## WHAT YOU HAVE TO DO
Filter the data below down to the lines containing the string "print", and copy each of those lines in full.

## EXTRACTED ENTRIES
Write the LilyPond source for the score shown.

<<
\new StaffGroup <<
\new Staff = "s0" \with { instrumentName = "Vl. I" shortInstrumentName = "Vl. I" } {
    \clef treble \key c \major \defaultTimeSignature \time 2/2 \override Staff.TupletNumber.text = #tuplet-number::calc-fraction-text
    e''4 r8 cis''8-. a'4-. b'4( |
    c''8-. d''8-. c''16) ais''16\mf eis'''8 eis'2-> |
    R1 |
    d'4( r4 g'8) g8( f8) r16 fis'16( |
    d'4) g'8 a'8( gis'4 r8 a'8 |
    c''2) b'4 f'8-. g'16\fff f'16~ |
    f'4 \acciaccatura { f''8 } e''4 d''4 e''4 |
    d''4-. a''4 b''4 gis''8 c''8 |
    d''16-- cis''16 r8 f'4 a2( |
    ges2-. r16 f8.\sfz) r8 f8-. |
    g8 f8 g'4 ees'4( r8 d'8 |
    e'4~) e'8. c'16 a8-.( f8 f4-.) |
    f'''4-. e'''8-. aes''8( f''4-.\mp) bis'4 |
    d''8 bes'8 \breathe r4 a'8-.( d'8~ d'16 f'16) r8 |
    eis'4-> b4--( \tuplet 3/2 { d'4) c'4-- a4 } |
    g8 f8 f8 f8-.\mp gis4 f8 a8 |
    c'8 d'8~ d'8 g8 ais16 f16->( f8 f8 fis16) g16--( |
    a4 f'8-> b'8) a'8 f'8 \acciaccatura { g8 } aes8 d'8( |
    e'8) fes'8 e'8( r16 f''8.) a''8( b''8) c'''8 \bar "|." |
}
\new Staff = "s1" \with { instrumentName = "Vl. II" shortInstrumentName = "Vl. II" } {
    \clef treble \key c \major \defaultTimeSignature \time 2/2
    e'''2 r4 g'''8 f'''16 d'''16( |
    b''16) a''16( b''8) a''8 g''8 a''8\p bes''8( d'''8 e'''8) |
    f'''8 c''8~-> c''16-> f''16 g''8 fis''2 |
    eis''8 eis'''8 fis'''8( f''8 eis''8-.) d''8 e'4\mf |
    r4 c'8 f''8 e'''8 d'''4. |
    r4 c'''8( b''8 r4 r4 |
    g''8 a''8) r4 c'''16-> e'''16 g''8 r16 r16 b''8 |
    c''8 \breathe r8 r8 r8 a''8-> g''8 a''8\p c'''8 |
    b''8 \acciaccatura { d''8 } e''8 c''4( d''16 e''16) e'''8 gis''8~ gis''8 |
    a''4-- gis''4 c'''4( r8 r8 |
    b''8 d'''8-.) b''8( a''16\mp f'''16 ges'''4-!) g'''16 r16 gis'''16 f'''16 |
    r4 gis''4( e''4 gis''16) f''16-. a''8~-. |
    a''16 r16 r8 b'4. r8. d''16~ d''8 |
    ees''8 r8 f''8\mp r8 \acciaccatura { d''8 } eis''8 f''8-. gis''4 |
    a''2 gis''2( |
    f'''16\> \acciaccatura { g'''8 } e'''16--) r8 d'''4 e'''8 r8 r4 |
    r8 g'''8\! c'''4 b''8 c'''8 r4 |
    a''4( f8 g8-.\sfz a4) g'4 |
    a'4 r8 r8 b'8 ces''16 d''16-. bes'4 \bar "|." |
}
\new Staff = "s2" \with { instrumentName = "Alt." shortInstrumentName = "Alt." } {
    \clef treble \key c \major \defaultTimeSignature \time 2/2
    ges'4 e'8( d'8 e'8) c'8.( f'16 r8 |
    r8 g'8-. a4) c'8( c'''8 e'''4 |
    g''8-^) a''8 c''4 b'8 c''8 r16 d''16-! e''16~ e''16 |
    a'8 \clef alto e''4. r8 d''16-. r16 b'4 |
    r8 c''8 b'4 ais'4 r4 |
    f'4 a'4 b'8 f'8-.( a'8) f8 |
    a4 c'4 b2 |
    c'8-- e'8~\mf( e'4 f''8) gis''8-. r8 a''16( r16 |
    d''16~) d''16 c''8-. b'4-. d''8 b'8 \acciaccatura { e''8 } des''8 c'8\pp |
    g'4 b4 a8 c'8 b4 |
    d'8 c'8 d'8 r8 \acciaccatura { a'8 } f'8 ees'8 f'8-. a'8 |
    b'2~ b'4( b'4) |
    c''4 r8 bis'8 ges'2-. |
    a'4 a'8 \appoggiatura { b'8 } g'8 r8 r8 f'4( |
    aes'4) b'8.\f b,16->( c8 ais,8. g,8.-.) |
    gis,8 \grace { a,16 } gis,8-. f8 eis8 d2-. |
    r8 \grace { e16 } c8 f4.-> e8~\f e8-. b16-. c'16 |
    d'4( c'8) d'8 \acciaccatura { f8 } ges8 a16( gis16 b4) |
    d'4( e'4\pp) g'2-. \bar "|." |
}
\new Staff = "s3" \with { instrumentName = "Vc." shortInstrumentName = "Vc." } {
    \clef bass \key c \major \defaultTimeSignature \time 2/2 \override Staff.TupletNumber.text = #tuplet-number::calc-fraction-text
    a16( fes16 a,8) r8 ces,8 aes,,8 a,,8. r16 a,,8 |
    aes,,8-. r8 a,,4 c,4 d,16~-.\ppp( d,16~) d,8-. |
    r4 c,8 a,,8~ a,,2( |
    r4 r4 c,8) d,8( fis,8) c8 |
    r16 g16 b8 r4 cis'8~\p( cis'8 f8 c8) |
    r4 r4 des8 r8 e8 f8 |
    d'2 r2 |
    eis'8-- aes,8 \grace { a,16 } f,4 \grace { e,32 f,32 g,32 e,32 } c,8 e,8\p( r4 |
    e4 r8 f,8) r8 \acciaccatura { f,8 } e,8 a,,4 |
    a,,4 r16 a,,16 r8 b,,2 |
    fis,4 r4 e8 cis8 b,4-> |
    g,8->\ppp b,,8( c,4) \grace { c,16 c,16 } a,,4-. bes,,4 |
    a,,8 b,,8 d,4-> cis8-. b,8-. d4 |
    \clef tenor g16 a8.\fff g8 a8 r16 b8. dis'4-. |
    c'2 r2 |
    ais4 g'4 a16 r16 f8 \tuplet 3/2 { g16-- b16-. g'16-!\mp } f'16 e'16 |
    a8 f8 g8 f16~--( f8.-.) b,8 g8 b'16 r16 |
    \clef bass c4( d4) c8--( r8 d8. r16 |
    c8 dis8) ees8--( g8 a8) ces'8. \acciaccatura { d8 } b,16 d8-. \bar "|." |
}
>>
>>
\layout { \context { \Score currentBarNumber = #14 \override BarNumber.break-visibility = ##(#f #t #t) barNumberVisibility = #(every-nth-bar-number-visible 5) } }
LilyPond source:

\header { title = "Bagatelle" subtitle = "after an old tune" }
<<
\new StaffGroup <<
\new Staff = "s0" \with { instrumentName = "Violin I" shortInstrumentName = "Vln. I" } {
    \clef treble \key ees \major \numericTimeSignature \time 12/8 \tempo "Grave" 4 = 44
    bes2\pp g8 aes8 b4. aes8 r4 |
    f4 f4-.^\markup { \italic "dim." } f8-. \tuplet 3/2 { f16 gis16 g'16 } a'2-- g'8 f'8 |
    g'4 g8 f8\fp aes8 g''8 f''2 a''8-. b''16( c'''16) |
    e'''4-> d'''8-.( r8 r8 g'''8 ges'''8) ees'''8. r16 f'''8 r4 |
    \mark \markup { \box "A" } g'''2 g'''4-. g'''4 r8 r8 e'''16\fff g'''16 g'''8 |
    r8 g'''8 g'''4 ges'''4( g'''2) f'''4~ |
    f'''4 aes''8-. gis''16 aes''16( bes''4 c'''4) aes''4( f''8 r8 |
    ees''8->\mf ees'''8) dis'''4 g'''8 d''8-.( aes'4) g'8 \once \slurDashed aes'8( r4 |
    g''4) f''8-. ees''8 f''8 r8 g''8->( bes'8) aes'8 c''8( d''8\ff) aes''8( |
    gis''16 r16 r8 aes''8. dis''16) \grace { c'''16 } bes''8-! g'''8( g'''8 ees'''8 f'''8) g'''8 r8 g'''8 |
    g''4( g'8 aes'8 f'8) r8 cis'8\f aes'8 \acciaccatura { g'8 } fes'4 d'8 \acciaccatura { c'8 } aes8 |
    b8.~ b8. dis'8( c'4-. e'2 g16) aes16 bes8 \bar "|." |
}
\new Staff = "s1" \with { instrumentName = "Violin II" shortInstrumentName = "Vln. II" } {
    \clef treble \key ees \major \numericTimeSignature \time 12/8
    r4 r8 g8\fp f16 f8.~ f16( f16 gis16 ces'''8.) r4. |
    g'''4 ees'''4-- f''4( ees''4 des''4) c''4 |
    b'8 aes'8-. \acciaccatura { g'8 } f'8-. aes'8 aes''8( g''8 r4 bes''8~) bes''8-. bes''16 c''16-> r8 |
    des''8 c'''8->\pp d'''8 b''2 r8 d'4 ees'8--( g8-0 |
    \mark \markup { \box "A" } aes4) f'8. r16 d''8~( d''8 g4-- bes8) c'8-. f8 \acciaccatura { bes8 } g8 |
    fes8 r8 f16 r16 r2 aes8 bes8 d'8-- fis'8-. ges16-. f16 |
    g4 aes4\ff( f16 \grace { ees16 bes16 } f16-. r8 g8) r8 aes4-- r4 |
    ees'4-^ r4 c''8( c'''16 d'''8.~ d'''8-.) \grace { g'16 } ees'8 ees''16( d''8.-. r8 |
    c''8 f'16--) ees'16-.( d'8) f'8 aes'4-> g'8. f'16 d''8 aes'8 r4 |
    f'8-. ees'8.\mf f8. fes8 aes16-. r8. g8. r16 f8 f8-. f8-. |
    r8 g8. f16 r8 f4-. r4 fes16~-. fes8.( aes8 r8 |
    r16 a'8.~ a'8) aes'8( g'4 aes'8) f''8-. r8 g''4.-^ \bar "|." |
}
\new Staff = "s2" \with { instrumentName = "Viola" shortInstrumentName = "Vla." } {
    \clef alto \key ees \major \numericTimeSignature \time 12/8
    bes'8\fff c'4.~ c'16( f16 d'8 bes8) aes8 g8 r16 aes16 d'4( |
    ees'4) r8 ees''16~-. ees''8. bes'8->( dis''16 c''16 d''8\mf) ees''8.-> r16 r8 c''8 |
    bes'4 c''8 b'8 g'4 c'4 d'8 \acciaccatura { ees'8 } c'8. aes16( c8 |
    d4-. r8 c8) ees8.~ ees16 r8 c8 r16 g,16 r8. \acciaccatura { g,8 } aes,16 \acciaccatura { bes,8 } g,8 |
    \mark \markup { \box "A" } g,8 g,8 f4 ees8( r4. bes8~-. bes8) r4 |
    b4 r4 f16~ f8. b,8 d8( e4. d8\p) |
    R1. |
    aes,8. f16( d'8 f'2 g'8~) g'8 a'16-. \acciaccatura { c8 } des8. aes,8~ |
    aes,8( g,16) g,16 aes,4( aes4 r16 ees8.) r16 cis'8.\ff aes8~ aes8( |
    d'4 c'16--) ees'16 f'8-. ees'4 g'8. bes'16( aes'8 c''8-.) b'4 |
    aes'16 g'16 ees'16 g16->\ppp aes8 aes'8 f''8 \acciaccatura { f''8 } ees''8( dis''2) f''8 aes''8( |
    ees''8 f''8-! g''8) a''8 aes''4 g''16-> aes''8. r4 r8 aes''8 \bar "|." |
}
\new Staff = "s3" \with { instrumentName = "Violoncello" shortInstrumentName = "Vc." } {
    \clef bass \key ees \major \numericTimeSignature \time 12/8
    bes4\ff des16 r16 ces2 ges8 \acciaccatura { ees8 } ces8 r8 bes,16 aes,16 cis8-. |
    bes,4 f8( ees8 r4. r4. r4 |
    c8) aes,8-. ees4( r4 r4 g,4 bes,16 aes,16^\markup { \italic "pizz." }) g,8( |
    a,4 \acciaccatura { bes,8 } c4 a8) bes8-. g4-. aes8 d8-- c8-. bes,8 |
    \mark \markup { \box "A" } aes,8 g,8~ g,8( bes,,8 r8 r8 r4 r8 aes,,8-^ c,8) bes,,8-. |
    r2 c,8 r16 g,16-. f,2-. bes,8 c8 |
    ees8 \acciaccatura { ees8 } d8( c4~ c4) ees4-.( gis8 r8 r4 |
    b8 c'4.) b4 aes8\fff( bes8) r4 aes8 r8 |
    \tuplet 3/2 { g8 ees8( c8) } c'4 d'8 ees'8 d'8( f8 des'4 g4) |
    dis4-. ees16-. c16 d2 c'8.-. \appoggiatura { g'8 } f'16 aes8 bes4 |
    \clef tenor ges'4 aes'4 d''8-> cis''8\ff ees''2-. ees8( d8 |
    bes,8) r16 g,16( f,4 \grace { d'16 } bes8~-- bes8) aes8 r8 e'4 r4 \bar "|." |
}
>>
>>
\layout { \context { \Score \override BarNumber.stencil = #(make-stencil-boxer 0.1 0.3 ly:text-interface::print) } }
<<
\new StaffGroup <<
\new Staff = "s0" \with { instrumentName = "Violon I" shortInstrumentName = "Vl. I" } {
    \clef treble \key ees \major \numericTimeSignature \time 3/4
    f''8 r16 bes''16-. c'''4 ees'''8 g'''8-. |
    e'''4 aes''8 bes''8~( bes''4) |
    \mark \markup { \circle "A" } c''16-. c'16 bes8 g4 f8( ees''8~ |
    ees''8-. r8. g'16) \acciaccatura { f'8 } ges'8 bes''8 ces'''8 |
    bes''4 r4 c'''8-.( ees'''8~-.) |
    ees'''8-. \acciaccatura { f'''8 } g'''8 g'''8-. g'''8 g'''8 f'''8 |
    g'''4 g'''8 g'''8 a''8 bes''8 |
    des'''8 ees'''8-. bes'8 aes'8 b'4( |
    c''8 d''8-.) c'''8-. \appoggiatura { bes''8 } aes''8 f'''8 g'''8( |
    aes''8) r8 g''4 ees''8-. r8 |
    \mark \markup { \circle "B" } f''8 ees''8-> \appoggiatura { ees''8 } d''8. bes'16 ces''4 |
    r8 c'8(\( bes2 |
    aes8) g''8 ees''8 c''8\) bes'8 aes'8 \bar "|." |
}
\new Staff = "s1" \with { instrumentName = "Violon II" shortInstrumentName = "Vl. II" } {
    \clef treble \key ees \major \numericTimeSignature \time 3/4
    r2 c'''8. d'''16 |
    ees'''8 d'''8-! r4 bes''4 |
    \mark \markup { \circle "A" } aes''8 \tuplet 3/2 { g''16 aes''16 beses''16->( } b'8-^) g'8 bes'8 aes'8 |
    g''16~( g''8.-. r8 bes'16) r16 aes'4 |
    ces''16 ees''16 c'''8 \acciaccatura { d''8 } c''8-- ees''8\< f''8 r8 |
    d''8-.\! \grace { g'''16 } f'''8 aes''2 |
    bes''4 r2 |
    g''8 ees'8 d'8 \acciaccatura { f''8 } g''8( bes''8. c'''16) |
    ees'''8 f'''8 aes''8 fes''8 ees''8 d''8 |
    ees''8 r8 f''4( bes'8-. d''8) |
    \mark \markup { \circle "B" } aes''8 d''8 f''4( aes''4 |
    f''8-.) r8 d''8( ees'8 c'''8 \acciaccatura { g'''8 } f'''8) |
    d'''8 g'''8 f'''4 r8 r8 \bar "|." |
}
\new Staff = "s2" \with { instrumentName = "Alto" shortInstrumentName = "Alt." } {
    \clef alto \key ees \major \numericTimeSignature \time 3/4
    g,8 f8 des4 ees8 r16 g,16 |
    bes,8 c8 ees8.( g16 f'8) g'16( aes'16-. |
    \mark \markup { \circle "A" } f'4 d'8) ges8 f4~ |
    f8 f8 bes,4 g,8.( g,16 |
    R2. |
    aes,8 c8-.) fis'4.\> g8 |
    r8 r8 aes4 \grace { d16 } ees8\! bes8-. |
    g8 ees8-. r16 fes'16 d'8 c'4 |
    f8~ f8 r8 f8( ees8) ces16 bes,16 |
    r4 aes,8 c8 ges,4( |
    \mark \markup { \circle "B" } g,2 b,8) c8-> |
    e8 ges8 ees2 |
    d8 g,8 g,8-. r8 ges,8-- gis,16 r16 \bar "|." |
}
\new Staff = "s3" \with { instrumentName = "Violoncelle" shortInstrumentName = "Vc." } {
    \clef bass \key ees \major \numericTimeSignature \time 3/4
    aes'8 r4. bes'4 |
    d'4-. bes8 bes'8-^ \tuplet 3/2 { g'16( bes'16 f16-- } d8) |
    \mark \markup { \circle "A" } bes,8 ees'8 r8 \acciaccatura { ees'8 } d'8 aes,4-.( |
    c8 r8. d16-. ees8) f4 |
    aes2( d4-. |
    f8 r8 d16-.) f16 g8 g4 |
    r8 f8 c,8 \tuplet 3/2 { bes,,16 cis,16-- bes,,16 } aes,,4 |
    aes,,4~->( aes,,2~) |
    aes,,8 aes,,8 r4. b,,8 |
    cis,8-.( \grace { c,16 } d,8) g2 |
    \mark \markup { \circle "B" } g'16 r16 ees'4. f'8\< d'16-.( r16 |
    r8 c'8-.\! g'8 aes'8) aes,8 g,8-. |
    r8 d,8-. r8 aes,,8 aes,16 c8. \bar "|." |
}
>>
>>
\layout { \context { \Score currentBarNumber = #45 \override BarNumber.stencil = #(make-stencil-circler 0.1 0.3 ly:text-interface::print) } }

## WRITTEN SOLUTION
\layout { \context { \Score \override BarNumber.stencil = #(make-stencil-boxer 0.1 0.3 ly:text-interface::print) } }
\layout { \context { \Score currentBarNumber = #45 \override BarNumber.stencil = #(make-stencil-circler 0.1 0.3 ly:text-interface::print) } }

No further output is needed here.